Stored entries:
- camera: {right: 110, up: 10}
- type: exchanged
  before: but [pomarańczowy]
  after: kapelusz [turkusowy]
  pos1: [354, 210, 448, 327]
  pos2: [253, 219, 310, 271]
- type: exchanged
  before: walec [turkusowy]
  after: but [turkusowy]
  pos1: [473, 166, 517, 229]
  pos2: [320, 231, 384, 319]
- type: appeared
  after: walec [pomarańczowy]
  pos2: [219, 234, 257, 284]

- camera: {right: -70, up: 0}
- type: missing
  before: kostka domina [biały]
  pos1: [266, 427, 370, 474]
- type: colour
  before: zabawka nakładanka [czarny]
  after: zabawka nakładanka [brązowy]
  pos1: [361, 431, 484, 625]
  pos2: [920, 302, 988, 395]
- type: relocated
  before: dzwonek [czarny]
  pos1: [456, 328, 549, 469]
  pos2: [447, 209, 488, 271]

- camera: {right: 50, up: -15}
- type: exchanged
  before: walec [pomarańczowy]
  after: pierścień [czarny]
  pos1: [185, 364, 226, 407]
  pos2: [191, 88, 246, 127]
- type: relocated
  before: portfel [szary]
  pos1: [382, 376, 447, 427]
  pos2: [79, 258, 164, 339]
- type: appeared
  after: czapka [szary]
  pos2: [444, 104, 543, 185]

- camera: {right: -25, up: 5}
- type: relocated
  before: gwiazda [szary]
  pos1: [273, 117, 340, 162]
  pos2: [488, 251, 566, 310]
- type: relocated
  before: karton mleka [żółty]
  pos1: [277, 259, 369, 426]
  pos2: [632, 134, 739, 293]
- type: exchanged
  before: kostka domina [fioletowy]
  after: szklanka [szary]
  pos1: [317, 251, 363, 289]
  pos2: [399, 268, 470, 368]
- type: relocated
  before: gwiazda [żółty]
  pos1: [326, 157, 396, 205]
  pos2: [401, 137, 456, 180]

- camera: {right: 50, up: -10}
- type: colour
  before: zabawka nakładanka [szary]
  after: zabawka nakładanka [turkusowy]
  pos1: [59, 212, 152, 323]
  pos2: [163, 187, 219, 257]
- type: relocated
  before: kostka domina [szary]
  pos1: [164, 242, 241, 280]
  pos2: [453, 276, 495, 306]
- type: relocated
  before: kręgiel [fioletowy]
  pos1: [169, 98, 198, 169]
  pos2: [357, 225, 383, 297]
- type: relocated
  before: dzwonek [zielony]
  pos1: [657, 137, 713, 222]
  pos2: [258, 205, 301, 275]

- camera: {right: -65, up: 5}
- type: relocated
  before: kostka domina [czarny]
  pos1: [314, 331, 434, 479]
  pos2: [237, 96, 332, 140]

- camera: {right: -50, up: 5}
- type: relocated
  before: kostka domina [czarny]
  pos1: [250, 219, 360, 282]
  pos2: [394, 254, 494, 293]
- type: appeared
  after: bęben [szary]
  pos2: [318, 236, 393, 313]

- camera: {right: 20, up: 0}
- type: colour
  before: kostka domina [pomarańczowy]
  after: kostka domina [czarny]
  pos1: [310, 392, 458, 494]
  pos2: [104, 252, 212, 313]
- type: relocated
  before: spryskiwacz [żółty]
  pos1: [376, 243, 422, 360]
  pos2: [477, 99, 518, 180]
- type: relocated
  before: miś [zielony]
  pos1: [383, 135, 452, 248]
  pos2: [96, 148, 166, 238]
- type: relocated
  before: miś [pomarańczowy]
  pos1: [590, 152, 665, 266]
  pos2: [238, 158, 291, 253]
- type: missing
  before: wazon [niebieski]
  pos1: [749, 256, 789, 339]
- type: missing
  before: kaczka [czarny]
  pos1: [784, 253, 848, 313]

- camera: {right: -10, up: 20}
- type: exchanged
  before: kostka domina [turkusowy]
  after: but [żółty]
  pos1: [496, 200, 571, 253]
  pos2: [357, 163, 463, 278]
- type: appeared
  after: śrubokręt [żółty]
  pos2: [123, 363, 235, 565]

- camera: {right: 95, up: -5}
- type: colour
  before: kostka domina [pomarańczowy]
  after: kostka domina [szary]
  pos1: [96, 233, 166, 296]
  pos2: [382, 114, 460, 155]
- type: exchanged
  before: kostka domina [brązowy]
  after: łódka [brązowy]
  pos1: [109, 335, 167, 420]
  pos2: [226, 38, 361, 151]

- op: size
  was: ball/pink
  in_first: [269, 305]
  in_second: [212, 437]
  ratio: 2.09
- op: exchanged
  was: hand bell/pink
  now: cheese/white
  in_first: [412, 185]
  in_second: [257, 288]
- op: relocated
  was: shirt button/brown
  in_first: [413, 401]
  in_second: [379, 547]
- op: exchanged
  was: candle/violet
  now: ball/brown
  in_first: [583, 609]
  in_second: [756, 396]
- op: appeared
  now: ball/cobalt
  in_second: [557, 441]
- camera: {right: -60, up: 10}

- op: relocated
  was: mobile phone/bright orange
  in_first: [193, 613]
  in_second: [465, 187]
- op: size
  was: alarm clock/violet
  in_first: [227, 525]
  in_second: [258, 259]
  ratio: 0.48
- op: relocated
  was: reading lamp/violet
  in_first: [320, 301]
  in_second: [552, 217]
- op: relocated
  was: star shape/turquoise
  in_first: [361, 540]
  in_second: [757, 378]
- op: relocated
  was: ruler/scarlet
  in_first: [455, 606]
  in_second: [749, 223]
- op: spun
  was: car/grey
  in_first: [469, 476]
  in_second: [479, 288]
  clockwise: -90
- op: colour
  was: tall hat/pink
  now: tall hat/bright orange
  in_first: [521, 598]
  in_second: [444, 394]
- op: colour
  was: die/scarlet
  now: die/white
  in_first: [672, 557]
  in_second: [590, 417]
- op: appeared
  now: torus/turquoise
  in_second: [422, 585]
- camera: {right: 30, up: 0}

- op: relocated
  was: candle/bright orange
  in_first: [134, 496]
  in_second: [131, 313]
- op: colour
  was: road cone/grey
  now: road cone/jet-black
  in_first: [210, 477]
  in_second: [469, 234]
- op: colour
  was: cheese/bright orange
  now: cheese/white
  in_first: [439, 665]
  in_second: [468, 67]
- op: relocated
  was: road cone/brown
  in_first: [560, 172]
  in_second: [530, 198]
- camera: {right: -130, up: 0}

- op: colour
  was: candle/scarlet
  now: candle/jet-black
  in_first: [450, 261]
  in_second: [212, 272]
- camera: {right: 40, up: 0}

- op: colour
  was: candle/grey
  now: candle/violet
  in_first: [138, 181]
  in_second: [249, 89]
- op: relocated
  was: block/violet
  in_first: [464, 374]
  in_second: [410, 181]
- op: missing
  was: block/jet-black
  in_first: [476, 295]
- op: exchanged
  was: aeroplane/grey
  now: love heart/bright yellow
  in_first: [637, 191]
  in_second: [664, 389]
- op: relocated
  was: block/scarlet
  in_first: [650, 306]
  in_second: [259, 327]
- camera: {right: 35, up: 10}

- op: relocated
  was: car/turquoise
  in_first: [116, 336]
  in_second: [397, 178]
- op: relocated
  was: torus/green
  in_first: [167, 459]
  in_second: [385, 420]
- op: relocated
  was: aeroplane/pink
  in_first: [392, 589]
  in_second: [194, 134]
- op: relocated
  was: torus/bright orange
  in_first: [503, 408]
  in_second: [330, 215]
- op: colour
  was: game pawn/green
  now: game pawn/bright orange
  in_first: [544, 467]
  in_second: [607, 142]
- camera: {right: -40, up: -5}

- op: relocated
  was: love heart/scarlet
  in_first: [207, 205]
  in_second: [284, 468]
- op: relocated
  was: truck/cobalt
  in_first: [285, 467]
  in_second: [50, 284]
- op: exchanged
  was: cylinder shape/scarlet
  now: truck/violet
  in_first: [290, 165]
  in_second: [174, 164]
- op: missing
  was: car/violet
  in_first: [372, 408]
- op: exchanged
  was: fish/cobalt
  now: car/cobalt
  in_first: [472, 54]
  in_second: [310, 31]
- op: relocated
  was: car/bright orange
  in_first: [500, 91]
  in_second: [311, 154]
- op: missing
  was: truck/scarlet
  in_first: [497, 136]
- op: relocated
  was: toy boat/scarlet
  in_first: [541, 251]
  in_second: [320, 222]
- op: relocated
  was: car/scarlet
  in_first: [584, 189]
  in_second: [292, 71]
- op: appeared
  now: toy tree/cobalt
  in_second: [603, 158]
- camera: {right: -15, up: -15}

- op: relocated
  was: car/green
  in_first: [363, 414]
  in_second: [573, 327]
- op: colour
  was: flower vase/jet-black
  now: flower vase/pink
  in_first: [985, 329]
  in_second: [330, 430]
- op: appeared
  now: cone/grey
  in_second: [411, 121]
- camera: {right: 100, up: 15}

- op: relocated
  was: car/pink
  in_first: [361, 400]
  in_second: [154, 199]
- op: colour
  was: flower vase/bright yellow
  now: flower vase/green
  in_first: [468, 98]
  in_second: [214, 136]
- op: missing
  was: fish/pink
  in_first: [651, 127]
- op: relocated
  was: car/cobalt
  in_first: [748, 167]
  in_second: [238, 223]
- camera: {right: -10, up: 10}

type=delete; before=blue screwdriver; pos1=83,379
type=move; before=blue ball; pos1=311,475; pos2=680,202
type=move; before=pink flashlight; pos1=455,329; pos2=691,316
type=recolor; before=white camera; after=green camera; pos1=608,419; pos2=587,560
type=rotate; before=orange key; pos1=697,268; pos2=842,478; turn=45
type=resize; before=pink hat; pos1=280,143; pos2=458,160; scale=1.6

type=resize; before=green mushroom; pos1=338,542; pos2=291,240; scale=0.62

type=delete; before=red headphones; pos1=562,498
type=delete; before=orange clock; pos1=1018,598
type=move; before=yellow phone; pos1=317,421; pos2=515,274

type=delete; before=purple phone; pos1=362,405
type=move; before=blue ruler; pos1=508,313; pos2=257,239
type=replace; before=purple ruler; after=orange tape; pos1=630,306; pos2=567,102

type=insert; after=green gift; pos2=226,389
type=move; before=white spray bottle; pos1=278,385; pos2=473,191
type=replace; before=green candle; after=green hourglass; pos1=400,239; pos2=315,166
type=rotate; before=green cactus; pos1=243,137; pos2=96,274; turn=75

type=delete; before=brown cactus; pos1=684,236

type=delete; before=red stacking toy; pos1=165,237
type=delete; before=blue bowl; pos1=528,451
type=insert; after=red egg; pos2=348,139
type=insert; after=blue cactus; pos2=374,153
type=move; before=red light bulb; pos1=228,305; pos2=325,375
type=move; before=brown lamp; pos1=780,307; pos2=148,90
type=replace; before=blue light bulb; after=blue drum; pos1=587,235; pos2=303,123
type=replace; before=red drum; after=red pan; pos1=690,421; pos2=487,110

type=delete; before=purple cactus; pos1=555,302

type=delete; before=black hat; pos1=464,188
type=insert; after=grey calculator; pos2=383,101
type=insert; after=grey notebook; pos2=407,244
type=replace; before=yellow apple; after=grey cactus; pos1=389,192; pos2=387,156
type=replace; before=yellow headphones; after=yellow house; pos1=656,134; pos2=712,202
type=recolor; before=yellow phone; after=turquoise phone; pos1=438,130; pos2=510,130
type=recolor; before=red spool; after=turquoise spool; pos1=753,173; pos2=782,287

■ **PROBLEM**: Look above for the line with "after: but [turkusowy]" and the line with "after: walec [pomarańczowy]". Retype those two lines and every line between them exactly, adding nothing.

■ **OUTPUT FOR THIS EXERCISE**:
  after: but [turkusowy]
  pos1: [473, 166, 517, 229]
  pos2: [320, 231, 384, 319]
- type: appeared
  after: walec [pomarańczowy]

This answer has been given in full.